◆ TASK MATERIAL ◆
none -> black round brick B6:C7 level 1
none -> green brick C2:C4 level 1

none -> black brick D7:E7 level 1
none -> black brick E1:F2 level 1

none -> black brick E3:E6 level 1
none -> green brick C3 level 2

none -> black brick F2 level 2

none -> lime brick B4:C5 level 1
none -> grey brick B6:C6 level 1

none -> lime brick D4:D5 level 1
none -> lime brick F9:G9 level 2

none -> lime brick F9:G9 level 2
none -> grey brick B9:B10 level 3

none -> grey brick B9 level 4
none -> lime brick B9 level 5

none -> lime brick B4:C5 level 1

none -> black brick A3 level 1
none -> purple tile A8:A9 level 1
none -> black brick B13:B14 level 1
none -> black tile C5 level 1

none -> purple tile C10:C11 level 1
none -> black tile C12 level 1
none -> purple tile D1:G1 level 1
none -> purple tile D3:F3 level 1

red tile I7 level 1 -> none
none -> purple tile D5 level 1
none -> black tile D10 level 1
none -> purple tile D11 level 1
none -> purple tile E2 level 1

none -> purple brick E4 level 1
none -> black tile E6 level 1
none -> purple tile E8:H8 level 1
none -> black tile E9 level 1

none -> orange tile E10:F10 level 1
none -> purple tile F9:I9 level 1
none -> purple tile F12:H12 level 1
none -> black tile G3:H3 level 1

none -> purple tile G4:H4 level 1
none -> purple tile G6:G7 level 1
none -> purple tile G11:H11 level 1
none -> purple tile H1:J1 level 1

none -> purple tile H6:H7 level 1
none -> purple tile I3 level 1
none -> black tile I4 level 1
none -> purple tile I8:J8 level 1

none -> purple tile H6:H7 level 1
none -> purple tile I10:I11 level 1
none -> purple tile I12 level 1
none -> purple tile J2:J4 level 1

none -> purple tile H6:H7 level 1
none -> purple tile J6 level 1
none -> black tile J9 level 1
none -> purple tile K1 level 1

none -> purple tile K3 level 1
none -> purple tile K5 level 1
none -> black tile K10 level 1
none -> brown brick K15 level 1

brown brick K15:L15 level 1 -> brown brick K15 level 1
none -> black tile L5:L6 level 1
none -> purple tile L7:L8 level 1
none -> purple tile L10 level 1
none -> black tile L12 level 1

◆ EXERCISE GOAL ◆
Look for the word "green" in the listing above and state how many lines have it; give the number and nothing else.

◆ OUTPUT BELOW ◆
2